=== PROVIDED RECORDS ===
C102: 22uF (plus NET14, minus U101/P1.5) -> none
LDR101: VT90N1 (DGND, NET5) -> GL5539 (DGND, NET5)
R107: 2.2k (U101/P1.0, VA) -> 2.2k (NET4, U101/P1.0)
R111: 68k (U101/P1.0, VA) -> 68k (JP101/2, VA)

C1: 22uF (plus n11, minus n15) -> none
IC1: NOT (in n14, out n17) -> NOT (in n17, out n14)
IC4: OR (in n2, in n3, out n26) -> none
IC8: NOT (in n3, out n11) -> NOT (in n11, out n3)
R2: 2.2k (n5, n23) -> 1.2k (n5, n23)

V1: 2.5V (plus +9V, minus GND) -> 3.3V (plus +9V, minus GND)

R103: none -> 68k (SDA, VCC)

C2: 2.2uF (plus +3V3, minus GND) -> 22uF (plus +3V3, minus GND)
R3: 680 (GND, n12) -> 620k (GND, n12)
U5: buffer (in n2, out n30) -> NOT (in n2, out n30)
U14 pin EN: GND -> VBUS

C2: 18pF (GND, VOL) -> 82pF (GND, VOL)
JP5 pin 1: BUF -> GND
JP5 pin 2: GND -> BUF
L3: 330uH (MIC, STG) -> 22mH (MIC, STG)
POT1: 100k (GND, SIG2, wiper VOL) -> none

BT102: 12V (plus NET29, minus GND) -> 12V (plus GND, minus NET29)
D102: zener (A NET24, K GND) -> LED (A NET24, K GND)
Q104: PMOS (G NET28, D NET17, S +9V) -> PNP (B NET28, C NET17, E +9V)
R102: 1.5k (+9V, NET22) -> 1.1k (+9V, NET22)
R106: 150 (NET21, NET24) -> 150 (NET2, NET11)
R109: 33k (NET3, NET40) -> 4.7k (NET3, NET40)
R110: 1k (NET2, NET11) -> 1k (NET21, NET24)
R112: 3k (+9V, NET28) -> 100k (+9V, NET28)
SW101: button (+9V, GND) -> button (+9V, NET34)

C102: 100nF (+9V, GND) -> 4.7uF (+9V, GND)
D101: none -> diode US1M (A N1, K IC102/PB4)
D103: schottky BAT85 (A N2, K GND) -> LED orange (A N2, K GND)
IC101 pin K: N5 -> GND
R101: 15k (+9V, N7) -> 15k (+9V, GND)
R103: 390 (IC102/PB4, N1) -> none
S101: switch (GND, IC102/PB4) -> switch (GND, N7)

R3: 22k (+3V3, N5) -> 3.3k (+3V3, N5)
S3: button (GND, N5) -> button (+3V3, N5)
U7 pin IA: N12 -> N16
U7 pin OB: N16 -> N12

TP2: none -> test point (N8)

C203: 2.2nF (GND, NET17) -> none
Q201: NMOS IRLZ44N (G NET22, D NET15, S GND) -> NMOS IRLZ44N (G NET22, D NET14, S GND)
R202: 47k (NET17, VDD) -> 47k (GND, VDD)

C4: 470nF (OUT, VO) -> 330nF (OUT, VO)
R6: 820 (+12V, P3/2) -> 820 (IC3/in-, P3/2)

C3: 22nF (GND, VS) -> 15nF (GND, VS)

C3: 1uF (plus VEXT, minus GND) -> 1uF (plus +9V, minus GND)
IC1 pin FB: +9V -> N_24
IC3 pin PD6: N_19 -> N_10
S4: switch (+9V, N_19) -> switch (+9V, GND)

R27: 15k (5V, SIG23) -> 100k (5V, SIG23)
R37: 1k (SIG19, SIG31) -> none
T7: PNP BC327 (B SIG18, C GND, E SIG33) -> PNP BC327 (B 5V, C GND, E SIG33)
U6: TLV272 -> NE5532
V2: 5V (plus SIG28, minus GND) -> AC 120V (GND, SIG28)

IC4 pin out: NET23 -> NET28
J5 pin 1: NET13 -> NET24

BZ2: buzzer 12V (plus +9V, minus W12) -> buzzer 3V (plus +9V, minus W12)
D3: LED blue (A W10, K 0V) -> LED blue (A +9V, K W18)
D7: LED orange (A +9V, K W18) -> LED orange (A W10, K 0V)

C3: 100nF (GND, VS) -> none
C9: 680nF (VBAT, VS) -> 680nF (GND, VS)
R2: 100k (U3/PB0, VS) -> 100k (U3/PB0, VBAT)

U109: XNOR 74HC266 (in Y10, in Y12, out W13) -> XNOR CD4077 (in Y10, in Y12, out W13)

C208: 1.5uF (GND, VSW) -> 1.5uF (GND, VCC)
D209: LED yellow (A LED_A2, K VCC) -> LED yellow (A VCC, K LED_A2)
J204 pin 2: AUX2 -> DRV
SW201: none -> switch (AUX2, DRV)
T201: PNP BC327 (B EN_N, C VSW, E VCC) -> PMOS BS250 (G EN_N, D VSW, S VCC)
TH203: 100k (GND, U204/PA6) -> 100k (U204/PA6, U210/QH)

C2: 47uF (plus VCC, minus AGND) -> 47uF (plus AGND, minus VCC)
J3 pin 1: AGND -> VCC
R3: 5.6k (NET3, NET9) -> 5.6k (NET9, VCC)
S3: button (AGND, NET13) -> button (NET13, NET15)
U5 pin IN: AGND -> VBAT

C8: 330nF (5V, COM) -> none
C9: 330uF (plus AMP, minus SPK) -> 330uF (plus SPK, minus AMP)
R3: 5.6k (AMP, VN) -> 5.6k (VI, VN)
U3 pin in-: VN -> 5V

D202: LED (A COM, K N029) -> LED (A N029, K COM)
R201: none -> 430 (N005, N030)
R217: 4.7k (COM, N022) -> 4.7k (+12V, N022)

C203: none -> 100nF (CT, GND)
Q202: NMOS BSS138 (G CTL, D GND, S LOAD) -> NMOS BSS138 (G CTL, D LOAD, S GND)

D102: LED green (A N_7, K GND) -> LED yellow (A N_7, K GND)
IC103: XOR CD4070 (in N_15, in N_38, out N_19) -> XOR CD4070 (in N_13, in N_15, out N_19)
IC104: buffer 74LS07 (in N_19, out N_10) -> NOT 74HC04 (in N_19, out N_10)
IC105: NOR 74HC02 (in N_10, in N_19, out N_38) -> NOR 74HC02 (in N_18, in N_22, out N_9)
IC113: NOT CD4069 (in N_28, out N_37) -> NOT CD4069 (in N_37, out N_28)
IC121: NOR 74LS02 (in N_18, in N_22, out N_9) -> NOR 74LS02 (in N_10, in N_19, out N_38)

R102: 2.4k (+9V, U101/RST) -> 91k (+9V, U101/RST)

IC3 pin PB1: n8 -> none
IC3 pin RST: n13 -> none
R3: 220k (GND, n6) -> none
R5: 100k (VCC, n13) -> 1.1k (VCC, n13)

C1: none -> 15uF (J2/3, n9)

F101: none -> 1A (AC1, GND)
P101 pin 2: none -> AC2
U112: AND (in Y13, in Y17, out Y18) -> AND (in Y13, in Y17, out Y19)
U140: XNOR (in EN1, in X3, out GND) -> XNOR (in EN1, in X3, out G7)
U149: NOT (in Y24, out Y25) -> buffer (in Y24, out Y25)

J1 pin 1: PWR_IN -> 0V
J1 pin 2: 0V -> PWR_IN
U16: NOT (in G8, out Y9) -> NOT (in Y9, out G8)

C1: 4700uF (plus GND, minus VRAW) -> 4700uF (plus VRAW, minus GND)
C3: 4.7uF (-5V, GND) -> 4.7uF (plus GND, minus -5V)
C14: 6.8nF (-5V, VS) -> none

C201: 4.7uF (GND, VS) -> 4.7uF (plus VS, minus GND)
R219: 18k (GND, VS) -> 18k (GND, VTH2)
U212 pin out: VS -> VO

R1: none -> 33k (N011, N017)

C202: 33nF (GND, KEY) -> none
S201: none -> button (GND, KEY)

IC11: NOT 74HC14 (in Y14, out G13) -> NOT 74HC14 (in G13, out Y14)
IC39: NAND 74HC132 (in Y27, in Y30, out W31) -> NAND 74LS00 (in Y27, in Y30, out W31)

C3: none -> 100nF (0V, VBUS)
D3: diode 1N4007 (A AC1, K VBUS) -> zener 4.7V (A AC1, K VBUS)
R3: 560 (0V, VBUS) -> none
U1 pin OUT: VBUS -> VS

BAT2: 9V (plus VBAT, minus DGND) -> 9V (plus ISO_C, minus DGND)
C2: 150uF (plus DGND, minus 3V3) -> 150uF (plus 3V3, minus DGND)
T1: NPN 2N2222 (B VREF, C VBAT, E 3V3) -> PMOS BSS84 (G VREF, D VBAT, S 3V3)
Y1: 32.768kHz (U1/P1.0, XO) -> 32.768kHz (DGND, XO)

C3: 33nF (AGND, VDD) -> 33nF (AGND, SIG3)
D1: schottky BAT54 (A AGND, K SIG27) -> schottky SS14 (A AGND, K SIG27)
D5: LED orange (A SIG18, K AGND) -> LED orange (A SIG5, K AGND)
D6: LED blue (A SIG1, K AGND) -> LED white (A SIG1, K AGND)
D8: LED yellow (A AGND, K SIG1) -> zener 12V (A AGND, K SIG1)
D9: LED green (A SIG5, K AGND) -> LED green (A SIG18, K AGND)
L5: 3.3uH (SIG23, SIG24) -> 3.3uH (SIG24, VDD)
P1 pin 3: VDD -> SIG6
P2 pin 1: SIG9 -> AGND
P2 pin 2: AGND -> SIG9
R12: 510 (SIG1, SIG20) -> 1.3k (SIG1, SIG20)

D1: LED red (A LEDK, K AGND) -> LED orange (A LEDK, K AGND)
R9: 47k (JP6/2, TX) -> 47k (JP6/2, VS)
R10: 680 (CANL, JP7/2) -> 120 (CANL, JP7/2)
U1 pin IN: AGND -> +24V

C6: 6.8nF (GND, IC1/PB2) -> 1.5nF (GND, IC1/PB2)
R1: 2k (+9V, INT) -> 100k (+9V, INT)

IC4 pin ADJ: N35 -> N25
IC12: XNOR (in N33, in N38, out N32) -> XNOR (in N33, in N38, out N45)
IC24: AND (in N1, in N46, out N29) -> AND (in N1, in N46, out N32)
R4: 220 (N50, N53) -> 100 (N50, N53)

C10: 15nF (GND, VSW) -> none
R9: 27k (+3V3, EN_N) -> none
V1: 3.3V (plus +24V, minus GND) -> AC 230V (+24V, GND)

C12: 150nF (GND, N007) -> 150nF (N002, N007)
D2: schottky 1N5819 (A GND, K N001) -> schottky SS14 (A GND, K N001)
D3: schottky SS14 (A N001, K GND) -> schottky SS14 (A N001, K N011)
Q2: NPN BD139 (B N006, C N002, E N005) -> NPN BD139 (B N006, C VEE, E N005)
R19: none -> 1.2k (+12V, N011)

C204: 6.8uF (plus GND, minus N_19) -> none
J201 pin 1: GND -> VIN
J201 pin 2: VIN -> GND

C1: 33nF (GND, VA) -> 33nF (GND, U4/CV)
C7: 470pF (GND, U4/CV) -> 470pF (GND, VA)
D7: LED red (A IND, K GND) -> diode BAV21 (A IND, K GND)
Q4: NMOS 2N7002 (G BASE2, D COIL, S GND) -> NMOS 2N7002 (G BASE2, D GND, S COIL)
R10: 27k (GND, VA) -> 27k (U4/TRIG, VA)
===
Everything from the line containing "D3: schottky SS14" to the last line of the material above must be copied exactly, and only that.

D3: schottky SS14 (A N001, K GND) -> schottky SS14 (A N001, K N011)
Q2: NPN BD139 (B N006, C N002, E N005) -> NPN BD139 (B N006, C VEE, E N005)
R19: none -> 1.2k (+12V, N011)

C204: 6.8uF (plus GND, minus N_19) -> none
J201 pin 1: GND -> VIN
J201 pin 2: VIN -> GND

C1: 33nF (GND, VA) -> 33nF (GND, U4/CV)
C7: 470pF (GND, U4/CV) -> 470pF (GND, VA)
D7: LED red (A IND, K GND) -> diode BAV21 (A IND, K GND)
Q4: NMOS 2N7002 (G BASE2, D COIL, S GND) -> NMOS 2N7002 (G BASE2, D GND, S COIL)
R10: 27k (GND, VA) -> 27k (U4/TRIG, VA)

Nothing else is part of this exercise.